Nothing but the text should be carried over: reproduce all the data exactly and leave out every image.

(Change detection outputs)
◆ ◆ ◆ ◆ ◆

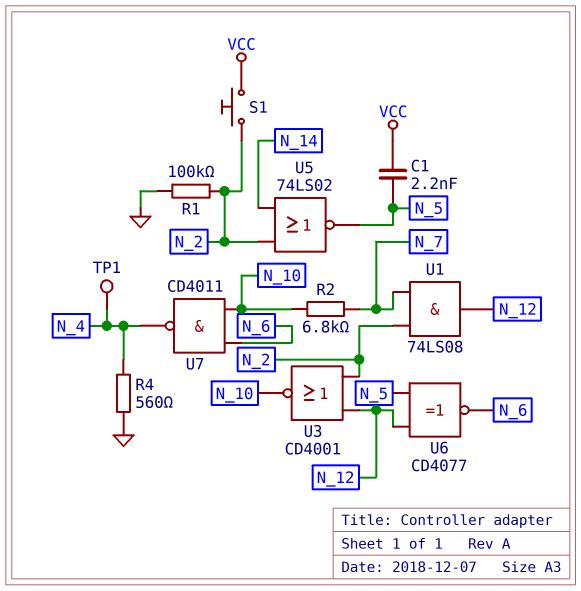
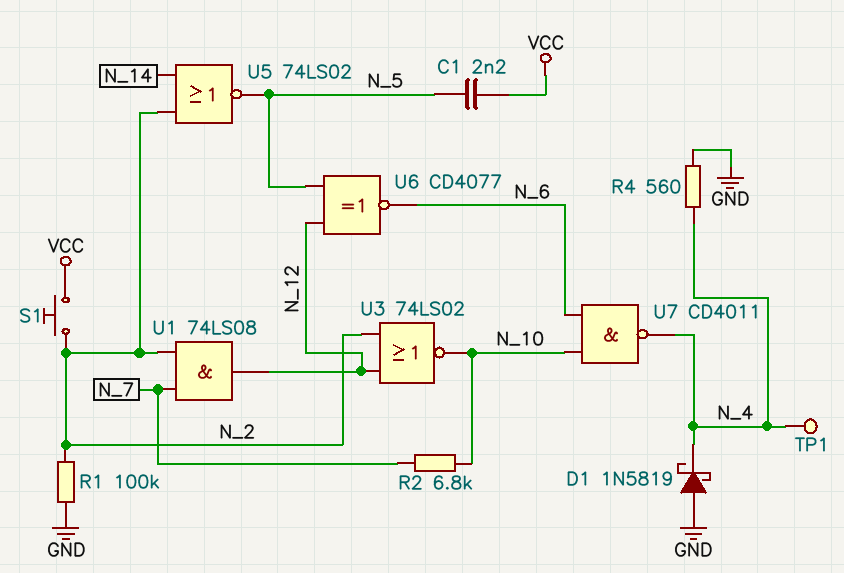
D1: none -> schottky 1N5819 (A GND, K N_4)
U3: NOR CD4001 (in N_2, in N_12, out N_10) -> NOR 74LS02 (in N_2, in N_12, out N_10)

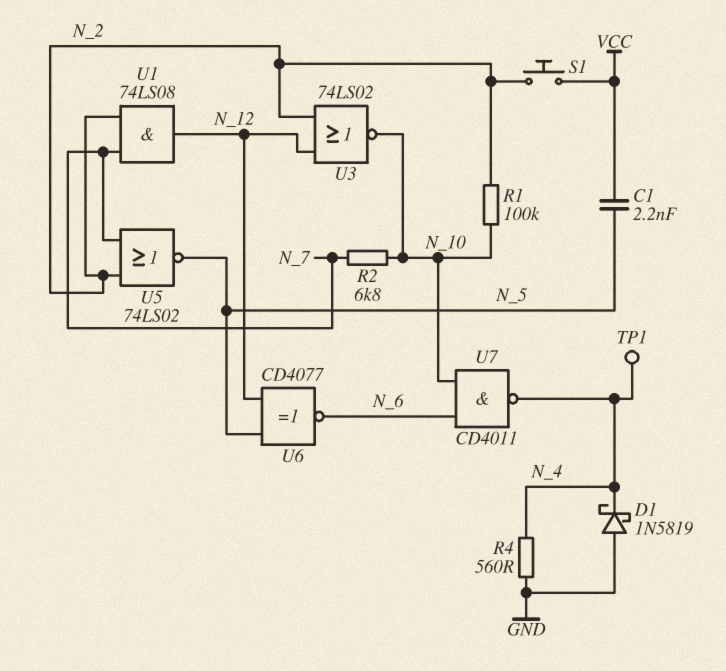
R1: 100k (GND, N_2) -> 100k (N_2, N_10)
U5: NOR 74LS02 (in N_2, in N_14, out N_5) -> NOR 74LS02 (in N_2, in N_7, out N_5)

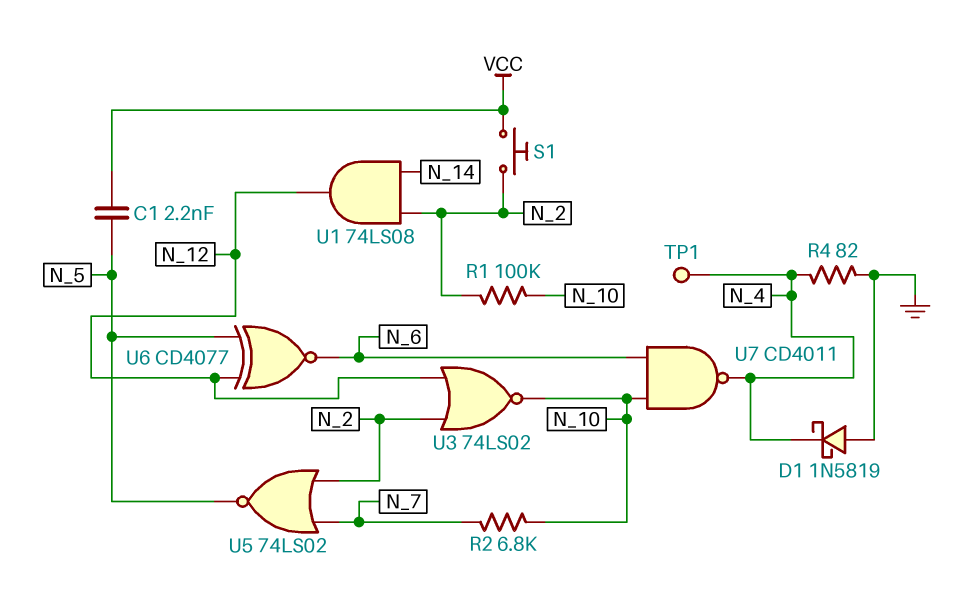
R4: 560 (GND, N_4) -> 82 (GND, N_4)
U1: AND 74LS08 (in N_2, in N_7, out N_12) -> AND 74LS08 (in N_2, in N_14, out N_12)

◆ ◆ ◆ ◆ ◆

◆ EXERCISE OUTPUT
D1: none -> schottky 1N5819 (A GND, K N_4)
U3: NOR CD4001 (in N_2, in N_12, out N_10) -> NOR 74LS02 (in N_2, in N_12, out N_10)

R1: 100k (GND, N_2) -> 100k (N_2, N_10)
U5: NOR 74LS02 (in N_2, in N_14, out N_5) -> NOR 74LS02 (in N_2, in N_7, out N_5)

R4: 560 (GND, N_4) -> 82 (GND, N_4)
U1: AND 74LS08 (in N_2, in N_7, out N_12) -> AND 74LS08 (in N_2, in N_14, out N_12)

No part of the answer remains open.